Please output the entries below from the line that contains "red circle: (82, 68) -> (111, 107), moved" through the final line, reproduced exactly and alone.

Records from a data source
--------------------
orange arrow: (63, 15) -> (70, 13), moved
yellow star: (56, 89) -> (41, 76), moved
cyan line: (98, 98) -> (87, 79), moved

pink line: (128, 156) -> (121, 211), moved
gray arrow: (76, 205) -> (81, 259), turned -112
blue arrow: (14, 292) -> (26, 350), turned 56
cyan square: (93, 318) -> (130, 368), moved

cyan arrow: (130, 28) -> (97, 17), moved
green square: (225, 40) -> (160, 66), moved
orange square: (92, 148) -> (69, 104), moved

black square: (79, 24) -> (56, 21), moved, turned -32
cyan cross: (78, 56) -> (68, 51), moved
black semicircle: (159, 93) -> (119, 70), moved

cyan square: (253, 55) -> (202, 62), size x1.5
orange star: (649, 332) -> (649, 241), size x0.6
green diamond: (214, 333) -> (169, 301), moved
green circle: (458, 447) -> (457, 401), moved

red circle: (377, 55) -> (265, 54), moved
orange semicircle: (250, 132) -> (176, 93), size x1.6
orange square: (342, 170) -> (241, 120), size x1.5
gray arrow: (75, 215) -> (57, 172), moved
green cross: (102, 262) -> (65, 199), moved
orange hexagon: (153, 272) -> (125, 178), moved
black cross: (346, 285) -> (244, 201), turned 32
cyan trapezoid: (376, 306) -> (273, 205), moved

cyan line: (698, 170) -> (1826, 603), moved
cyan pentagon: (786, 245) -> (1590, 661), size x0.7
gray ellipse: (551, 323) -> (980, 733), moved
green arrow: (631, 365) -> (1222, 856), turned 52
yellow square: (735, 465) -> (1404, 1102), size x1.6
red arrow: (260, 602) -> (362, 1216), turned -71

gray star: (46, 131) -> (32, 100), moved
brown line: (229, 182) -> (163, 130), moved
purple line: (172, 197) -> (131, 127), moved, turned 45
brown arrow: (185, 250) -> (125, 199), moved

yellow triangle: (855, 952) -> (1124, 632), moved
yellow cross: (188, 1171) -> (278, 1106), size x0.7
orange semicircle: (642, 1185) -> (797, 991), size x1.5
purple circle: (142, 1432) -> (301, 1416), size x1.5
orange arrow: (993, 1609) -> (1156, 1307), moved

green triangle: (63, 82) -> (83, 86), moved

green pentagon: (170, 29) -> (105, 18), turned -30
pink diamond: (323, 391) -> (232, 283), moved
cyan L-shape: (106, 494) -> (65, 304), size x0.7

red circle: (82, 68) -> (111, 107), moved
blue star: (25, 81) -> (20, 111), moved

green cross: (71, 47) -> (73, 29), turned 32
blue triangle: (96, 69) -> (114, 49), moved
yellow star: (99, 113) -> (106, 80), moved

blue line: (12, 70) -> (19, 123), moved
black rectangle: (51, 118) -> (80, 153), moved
--------------------
Task response —
red circle: (82, 68) -> (111, 107), moved
blue star: (25, 81) -> (20, 111), moved

green cross: (71, 47) -> (73, 29), turned 32
blue triangle: (96, 69) -> (114, 49), moved
yellow star: (99, 113) -> (106, 80), moved

blue line: (12, 70) -> (19, 123), moved
black rectangle: (51, 118) -> (80, 153), moved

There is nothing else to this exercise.